## [EXERCISE]
Collect each line of the records containing the string "cone".

## [INFORMATION PROVIDED]
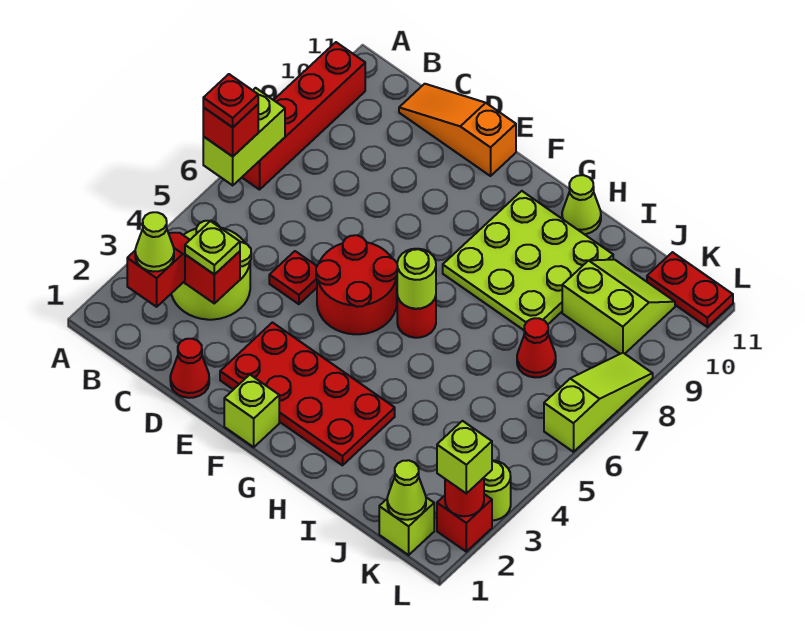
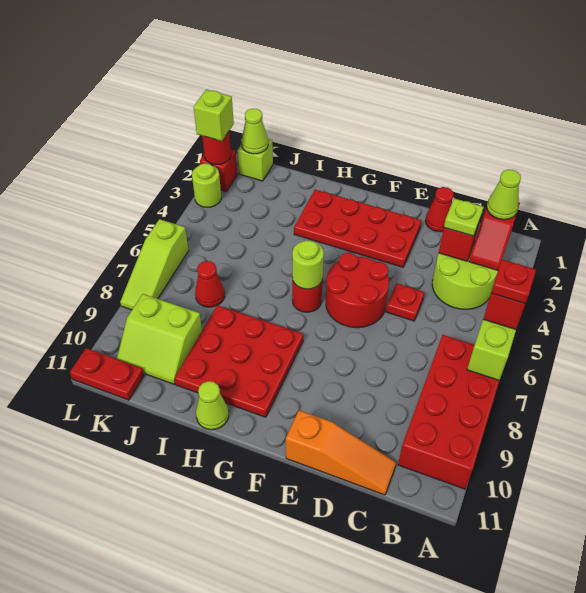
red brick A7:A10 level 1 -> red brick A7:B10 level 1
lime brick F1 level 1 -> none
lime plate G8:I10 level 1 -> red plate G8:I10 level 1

...

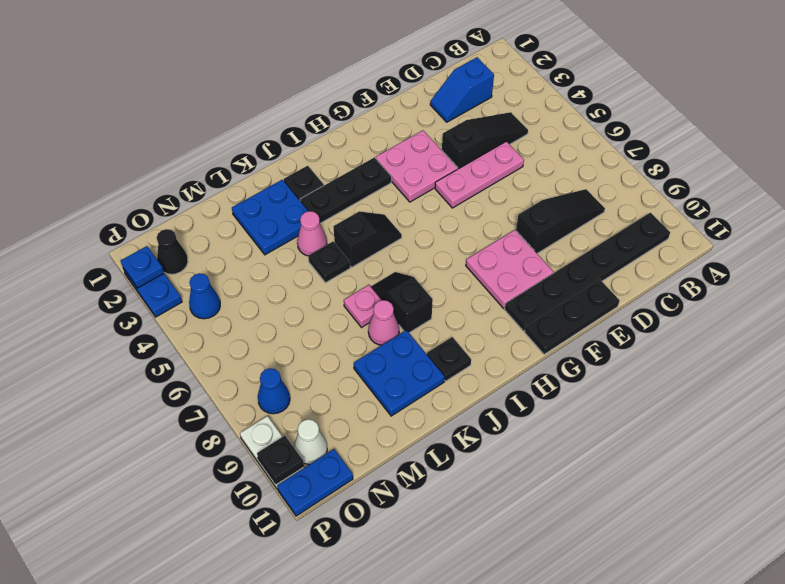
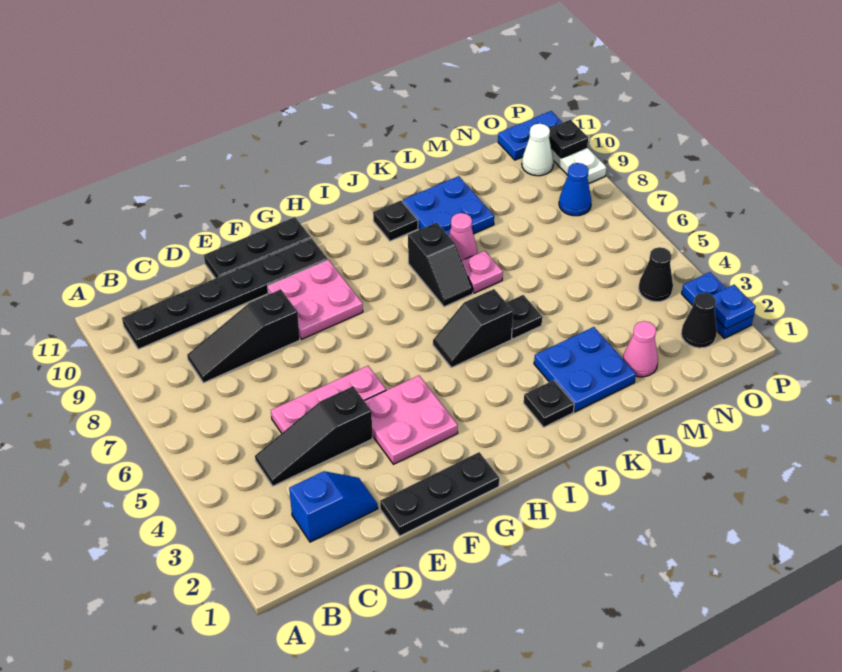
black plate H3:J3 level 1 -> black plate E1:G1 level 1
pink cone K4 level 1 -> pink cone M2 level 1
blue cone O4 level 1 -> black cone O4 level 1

## [ANSWER TO THE EXERCISE]
pink cone K4 level 1 -> pink cone M2 level 1
blue cone O4 level 1 -> black cone O4 level 1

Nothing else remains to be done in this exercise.